** WHAT YOU NEED TO DO **
State how many lines of the entries include the string "vessel", please, leaving out everything but the number.

====== RECORDS FOR THIS TASK ======

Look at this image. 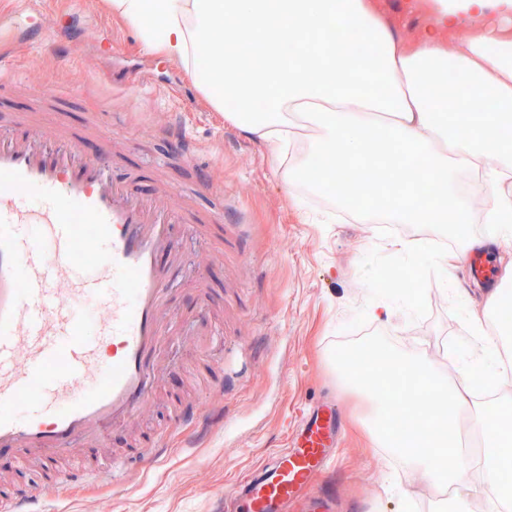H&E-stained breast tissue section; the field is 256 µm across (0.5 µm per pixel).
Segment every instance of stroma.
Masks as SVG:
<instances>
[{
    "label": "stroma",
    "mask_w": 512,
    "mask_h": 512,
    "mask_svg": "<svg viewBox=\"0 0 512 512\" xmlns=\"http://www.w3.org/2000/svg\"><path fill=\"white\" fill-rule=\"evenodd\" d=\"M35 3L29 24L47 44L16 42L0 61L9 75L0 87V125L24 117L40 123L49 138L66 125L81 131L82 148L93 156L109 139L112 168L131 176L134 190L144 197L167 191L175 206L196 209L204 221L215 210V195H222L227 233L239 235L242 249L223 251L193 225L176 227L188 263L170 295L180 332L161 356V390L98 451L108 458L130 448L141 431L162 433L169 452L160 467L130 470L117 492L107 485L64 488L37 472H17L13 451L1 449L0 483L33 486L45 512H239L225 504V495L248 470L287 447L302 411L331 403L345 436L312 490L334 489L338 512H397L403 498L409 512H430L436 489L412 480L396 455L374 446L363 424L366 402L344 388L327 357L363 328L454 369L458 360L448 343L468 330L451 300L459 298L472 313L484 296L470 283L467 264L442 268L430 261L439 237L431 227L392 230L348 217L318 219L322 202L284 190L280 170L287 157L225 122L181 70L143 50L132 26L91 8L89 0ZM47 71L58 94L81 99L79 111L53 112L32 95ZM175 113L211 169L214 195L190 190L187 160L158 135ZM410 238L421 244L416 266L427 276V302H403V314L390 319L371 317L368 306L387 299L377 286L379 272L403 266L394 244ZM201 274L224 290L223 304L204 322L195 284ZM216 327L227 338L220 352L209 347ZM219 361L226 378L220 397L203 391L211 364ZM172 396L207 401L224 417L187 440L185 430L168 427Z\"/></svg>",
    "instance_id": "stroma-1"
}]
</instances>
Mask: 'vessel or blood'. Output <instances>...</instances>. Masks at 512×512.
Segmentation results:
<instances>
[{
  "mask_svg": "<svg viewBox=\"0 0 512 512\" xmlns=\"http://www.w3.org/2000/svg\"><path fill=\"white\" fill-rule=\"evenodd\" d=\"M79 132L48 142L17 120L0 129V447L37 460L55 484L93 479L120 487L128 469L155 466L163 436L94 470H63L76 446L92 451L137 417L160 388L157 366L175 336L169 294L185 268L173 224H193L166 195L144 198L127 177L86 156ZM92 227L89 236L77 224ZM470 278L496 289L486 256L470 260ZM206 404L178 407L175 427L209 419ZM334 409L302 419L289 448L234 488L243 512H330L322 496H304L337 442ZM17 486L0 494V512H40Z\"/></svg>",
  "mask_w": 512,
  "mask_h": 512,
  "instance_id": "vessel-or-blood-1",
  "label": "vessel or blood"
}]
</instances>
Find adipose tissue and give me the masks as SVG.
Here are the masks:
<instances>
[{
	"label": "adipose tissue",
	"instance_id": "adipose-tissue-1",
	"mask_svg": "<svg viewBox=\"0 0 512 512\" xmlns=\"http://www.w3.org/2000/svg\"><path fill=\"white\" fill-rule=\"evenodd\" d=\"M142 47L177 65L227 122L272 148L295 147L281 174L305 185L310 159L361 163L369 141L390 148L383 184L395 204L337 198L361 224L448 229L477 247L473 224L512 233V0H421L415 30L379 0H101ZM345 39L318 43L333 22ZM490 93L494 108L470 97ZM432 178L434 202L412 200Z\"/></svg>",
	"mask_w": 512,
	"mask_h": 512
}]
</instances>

======

** WRITTEN REPLY **
3